[Object matching data]
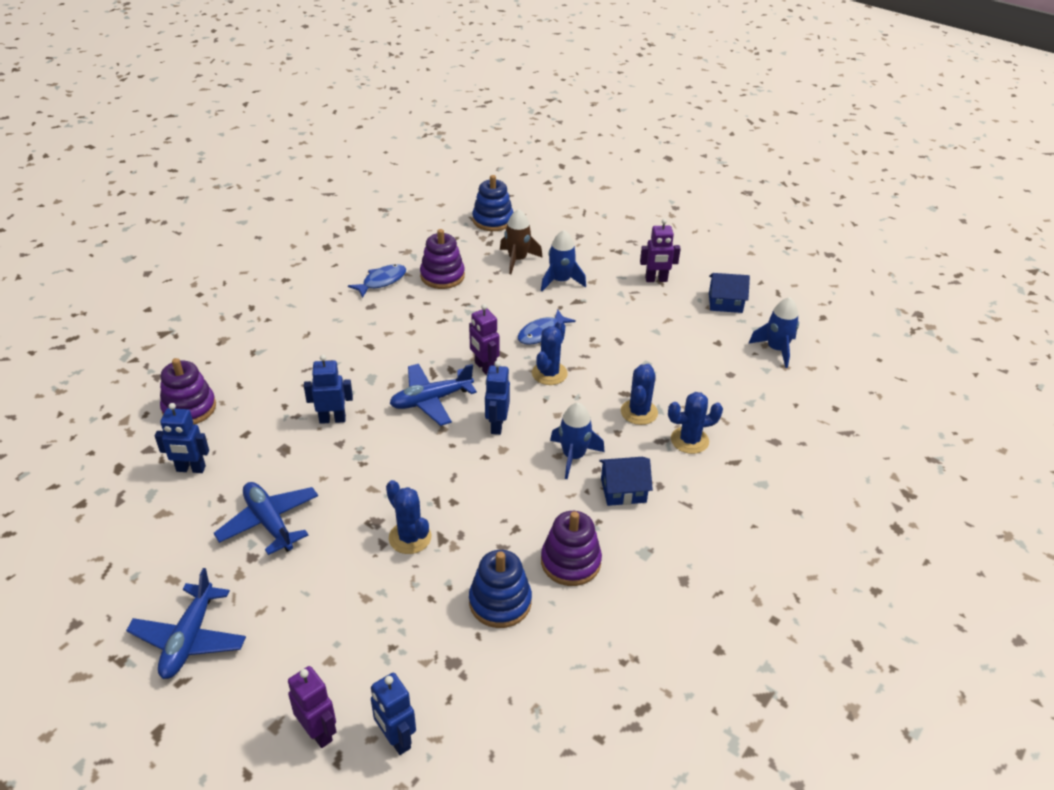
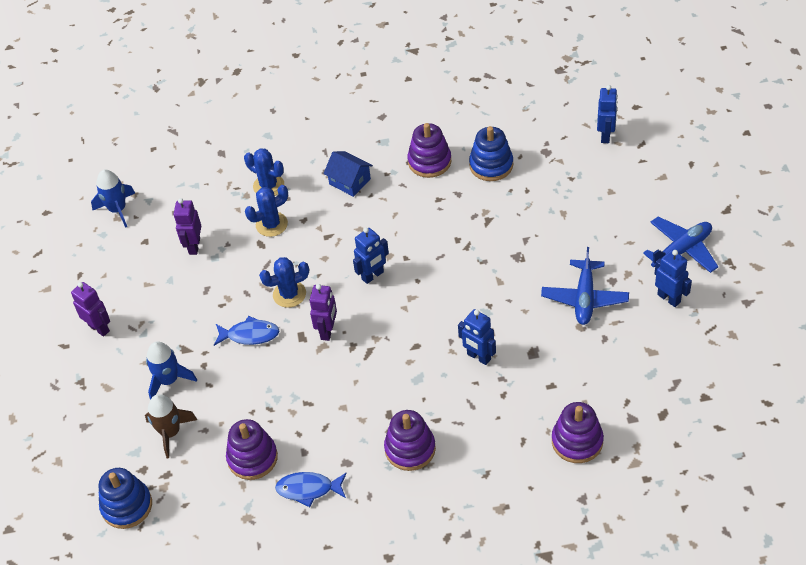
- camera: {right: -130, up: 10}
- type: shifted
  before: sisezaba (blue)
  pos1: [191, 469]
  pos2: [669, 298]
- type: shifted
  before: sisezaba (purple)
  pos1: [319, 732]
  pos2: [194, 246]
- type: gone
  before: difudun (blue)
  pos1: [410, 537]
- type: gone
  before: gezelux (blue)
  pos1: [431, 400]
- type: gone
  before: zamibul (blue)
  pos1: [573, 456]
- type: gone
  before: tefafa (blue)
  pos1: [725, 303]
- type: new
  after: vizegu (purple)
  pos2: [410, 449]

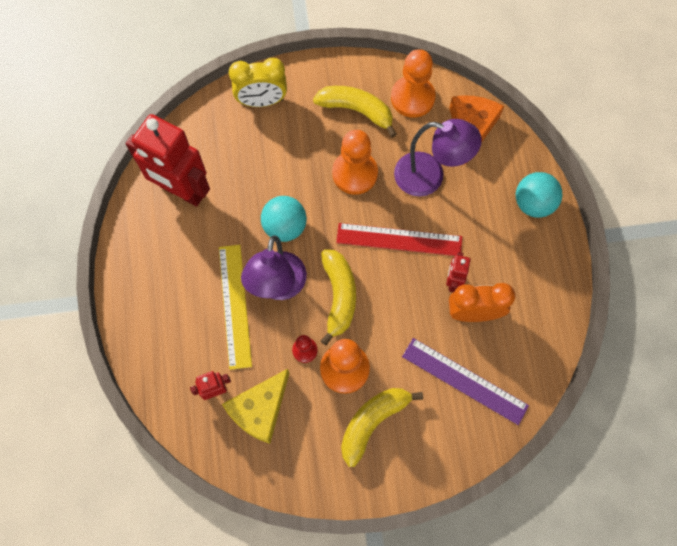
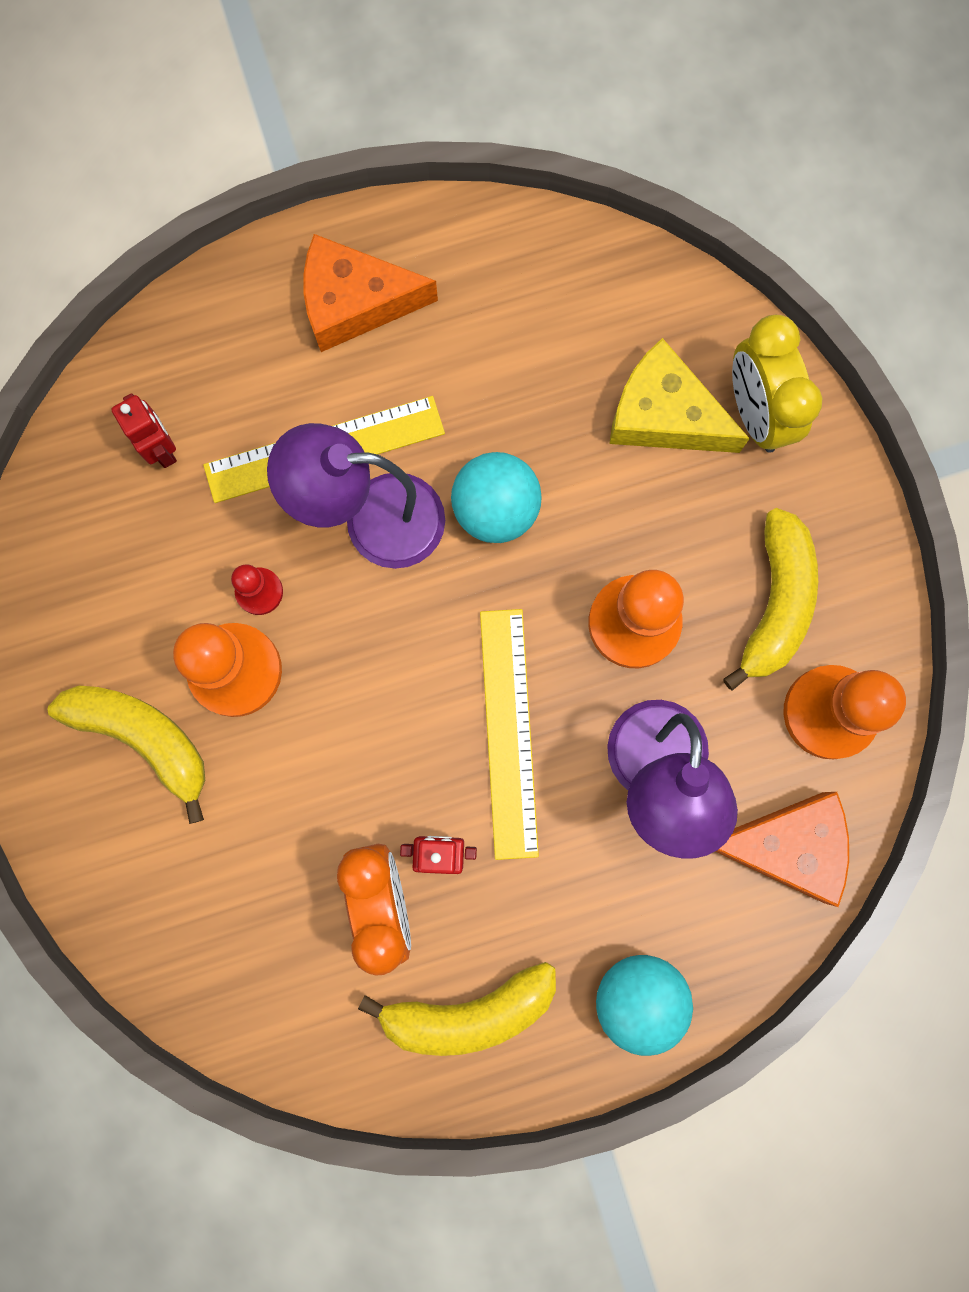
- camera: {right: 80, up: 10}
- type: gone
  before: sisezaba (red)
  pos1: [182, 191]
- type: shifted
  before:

## Work order
Transcribe exactly, and only, the lines from the line with "pos1: [431, 400]" through the last line of the records, inclusive; the pictures do not belong in the copy.

## Finished task
  pos1: [431, 400]
- type: gone
  before: zamibul (blue)
  pos1: [573, 456]
- type: gone
  before: tefafa (blue)
  pos1: [725, 303]
- type: new
  after: vizegu (purple)
  pos2: [410, 449]

- camera: {right: 80, up: 10}
- type: gone
  before: sisezaba (red)
  pos1: [182, 191]
- type: shifted
  before:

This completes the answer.